== MATERIAL SHOWN

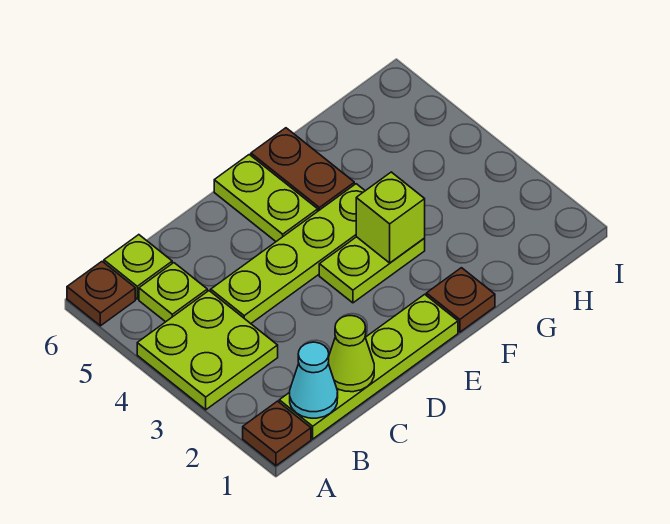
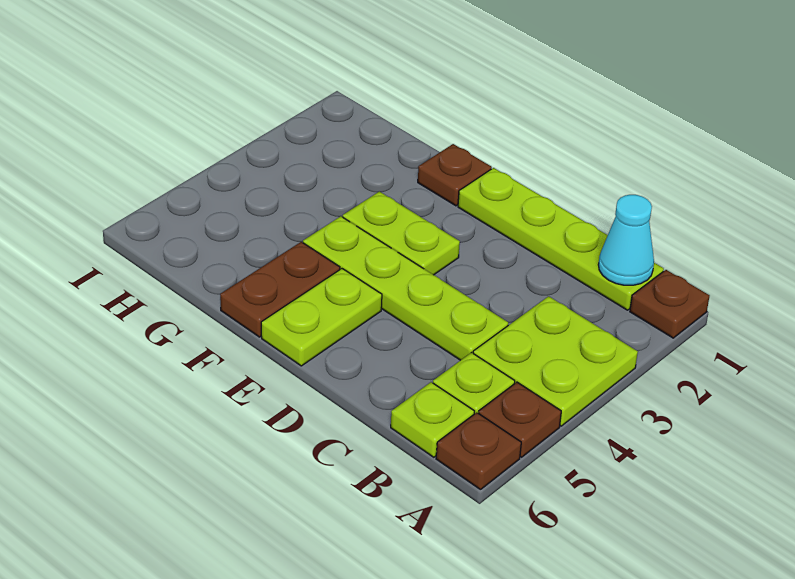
none -> brown 1x1 plate [479,382,561,457]
lime 1x1 cone [328,316,374,392] -> none
lime 1x1 brick [356,172,425,263] -> none

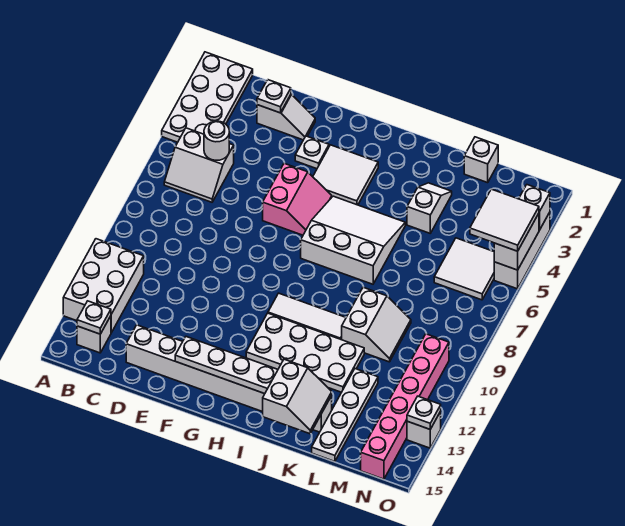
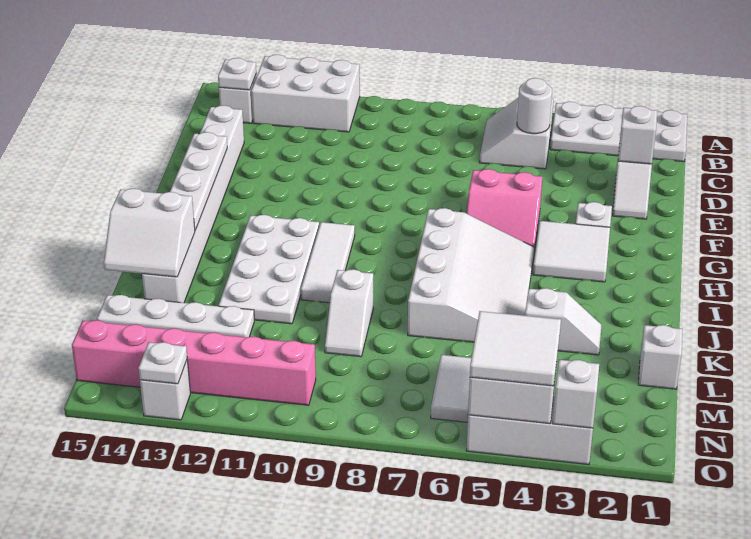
white 1x1 plate [257,80,291,113] -> white 1x1 brick [618,106,657,164]
white 3x3 slope [301,196,405,284] -> white 3x4 slope [408,208,534,342]
white 2x2 slope [342,287,411,362] -> white 1x2 slope [325,269,373,357]

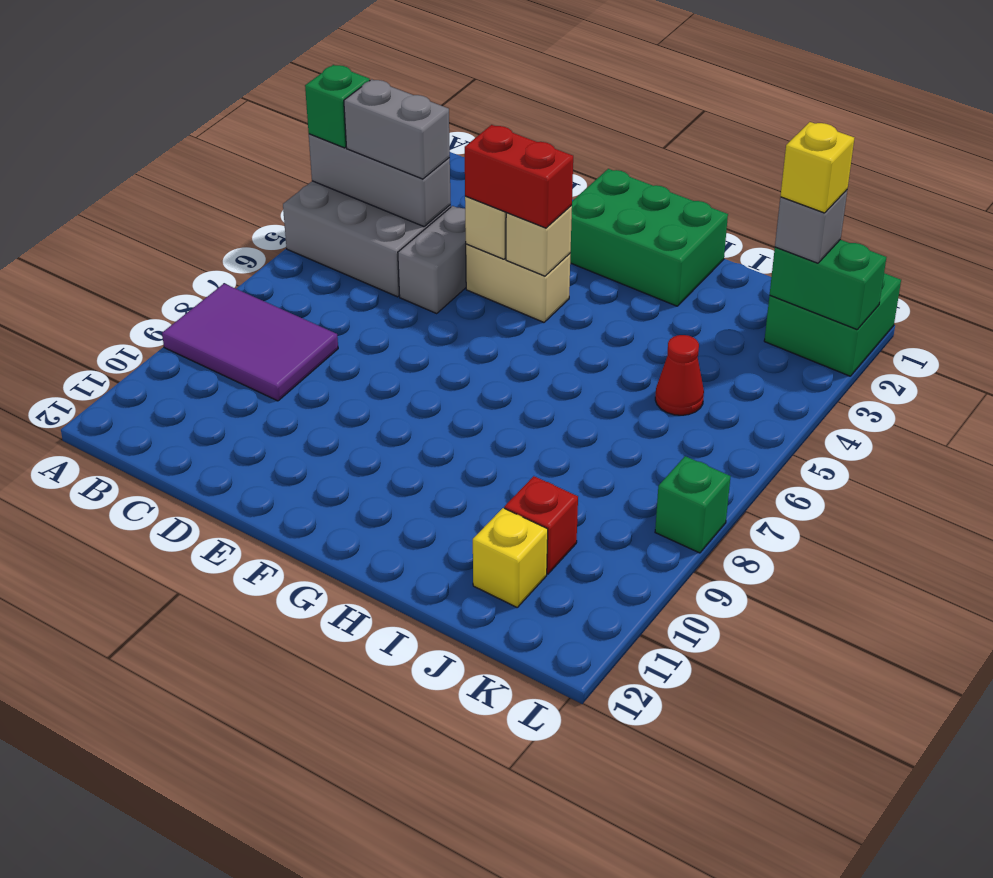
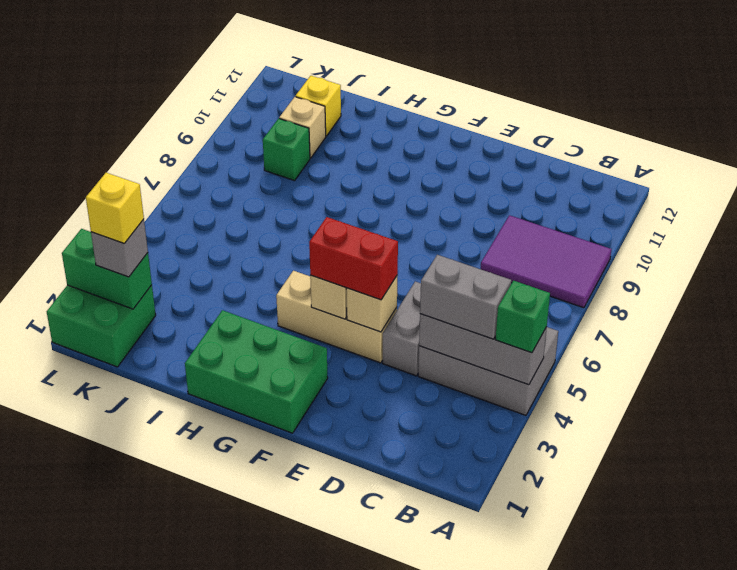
tan 1x2 brick [466,244,570,322] -> tan 1x3 brick [276,271,397,363]
red 1x1 cone [655,335,704,415] -> none
red 1x1 brick [504,476,578,574] -> tan 1x1 brick [279,97,326,158]
green 1x1 brick [655,456,731,553] -> green 1x1 brick moved to [263,118,310,181]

====

* **WHAT YOU NEED TO DO**
Every last line above must be reproduced as written, and no pictures belong in the copy.

* **REPLY TO THE EXERCISE**
none -> brown 1x1 plate [479,382,561,457]
lime 1x1 cone [328,316,374,392] -> none
lime 1x1 brick [356,172,425,263] -> none

white 1x1 plate [257,80,291,113] -> white 1x1 brick [618,106,657,164]
white 3x3 slope [301,196,405,284] -> white 3x4 slope [408,208,534,342]
white 2x2 slope [342,287,411,362] -> white 1x2 slope [325,269,373,357]

tan 1x2 brick [466,244,570,322] -> tan 1x3 brick [276,271,397,363]
red 1x1 cone [655,335,704,415] -> none
red 1x1 brick [504,476,578,574] -> tan 1x1 brick [279,97,326,158]
green 1x1 brick [655,456,731,553] -> green 1x1 brick moved to [263,118,310,181]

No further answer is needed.